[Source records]
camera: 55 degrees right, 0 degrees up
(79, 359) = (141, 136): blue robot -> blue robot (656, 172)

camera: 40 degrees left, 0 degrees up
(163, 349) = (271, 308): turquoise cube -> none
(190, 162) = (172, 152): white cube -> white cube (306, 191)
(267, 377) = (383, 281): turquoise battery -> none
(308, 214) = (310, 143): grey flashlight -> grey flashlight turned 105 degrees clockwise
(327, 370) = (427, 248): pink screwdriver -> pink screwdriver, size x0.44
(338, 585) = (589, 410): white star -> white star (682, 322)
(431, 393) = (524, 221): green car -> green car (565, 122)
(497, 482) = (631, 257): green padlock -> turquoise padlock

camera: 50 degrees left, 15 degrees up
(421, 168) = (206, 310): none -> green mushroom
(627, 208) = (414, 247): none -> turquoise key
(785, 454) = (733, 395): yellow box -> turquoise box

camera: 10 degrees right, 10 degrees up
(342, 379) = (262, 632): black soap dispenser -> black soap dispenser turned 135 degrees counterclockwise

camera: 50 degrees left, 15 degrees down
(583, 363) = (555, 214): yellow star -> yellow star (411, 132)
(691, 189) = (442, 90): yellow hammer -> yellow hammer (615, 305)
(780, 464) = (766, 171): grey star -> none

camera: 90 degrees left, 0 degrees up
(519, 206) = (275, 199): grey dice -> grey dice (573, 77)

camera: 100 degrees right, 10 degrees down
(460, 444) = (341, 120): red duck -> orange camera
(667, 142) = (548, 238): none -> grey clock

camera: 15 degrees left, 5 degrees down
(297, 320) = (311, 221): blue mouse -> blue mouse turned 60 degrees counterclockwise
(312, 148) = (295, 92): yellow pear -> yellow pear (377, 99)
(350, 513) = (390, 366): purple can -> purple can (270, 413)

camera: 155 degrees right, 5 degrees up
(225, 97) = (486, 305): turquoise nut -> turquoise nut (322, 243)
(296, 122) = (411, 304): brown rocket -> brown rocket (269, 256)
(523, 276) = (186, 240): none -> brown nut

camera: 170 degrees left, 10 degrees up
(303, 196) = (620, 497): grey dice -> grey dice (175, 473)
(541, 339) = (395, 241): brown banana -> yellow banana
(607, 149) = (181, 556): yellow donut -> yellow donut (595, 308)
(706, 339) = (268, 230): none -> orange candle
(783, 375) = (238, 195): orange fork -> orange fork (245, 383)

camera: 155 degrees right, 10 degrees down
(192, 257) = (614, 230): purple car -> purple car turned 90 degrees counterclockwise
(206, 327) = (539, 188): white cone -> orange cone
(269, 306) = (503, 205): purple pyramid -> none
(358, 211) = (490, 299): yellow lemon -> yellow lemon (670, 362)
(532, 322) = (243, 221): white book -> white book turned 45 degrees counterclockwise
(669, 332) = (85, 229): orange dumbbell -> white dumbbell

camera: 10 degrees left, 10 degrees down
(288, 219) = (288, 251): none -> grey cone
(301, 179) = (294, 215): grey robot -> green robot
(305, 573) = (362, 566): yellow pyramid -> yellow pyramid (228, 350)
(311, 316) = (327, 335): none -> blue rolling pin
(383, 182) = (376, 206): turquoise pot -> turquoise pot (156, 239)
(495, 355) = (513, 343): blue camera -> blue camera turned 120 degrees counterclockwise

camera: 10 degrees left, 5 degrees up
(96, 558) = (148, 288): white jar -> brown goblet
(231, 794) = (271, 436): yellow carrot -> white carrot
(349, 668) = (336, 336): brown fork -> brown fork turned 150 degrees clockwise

:: PROBLEM DESCRIPTION ::
Look above for the line with "(342, 379) = (262, 632): black" and the line with "(783, 375) = (238, 195): orange". Retype those two lines and every line between them exactly, adding nothing.

:: WRITTEN RESPONSE ::
(342, 379) = (262, 632): black soap dispenser -> black soap dispenser turned 135 degrees counterclockwise

camera: 50 degrees left, 15 degrees down
(583, 363) = (555, 214): yellow star -> yellow star (411, 132)
(691, 189) = (442, 90): yellow hammer -> yellow hammer (615, 305)
(780, 464) = (766, 171): grey star -> none

camera: 90 degrees left, 0 degrees up
(519, 206) = (275, 199): grey dice -> grey dice (573, 77)

camera: 100 degrees right, 10 degrees down
(460, 444) = (341, 120): red duck -> orange camera
(667, 142) = (548, 238): none -> grey clock

camera: 15 degrees left, 5 degrees down
(297, 320) = (311, 221): blue mouse -> blue mouse turned 60 degrees counterclockwise
(312, 148) = (295, 92): yellow pear -> yellow pear (377, 99)
(350, 513) = (390, 366): purple can -> purple can (270, 413)

camera: 155 degrees right, 5 degrees up
(225, 97) = (486, 305): turquoise nut -> turquoise nut (322, 243)
(296, 122) = (411, 304): brown rocket -> brown rocket (269, 256)
(523, 276) = (186, 240): none -> brown nut

camera: 170 degrees left, 10 degrees up
(303, 196) = (620, 497): grey dice -> grey dice (175, 473)
(541, 339) = (395, 241): brown banana -> yellow banana
(607, 149) = (181, 556): yellow donut -> yellow donut (595, 308)
(706, 339) = (268, 230): none -> orange candle
(783, 375) = (238, 195): orange fork -> orange fork (245, 383)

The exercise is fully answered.